• _Task prompt_:
Among the entries below, find every line that has "AGND" and pull it out.
******************************
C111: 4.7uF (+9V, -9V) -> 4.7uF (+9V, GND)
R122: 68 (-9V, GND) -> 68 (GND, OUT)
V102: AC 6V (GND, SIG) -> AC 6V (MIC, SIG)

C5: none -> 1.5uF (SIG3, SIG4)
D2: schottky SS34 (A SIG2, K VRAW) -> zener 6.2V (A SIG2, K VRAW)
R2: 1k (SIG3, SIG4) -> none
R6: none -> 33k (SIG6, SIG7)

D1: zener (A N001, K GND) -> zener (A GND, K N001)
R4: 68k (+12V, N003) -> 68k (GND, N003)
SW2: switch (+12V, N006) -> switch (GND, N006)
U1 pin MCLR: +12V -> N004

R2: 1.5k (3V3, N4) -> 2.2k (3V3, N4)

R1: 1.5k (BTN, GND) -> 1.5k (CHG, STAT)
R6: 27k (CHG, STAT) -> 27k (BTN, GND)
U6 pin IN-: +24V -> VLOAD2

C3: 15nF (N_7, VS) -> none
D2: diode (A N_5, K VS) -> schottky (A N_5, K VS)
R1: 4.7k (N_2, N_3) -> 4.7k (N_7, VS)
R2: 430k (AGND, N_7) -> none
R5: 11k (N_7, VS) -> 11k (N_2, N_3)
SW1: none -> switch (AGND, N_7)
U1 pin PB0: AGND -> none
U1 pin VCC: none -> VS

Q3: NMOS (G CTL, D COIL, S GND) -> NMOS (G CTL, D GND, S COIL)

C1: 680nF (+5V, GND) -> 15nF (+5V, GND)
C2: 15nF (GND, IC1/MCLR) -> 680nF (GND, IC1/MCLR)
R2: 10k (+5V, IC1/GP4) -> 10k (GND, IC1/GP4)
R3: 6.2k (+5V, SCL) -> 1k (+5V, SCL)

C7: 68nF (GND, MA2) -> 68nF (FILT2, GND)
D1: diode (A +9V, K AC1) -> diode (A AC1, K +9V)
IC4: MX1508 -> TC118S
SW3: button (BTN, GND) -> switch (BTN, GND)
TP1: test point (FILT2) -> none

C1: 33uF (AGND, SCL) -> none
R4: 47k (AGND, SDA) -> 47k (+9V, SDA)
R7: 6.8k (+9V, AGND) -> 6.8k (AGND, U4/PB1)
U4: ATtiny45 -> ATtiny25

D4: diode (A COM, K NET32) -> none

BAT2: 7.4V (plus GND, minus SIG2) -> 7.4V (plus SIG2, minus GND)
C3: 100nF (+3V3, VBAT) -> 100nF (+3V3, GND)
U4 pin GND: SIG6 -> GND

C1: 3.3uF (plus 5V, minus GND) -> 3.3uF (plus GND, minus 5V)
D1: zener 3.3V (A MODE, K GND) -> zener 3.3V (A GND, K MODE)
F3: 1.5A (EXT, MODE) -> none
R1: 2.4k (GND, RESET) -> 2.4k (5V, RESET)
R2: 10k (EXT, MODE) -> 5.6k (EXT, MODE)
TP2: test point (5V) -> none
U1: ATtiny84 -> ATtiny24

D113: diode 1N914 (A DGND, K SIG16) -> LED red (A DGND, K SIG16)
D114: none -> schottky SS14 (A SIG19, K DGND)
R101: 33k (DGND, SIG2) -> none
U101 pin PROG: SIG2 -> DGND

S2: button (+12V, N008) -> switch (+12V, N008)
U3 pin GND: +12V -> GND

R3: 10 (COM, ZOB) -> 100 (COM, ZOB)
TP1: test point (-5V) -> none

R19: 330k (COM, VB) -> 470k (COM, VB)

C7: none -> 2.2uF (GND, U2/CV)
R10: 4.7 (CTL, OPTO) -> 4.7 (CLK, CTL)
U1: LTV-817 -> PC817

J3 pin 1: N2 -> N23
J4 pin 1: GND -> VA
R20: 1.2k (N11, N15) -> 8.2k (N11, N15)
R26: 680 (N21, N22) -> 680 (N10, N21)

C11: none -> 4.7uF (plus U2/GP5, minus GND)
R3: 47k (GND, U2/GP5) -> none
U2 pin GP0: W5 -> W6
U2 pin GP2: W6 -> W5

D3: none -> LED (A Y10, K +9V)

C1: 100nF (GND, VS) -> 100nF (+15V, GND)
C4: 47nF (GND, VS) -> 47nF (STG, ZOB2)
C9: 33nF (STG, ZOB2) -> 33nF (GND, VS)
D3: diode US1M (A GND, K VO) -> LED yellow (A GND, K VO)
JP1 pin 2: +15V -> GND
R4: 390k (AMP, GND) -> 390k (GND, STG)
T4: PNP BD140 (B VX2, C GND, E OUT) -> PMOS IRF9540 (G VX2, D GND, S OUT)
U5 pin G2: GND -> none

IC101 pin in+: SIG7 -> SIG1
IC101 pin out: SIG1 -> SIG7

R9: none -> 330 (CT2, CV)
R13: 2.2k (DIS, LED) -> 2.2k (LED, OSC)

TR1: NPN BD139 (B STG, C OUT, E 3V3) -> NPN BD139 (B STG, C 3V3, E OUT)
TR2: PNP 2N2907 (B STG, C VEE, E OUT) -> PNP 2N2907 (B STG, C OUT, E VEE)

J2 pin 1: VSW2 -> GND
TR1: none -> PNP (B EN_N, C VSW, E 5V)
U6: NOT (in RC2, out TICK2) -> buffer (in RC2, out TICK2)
******************************
• _Reply_:
R2: 430k (AGND, N_7) -> none
SW1: none -> switch (AGND, N_7)
U1 pin PB0: AGND -> none
C1: 33uF (AGND, SCL) -> none
R4: 47k (AGND, SDA) -> 47k (+9V, SDA)
R7: 6.8k (+9V, AGND) -> 6.8k (AGND, U4/PB1)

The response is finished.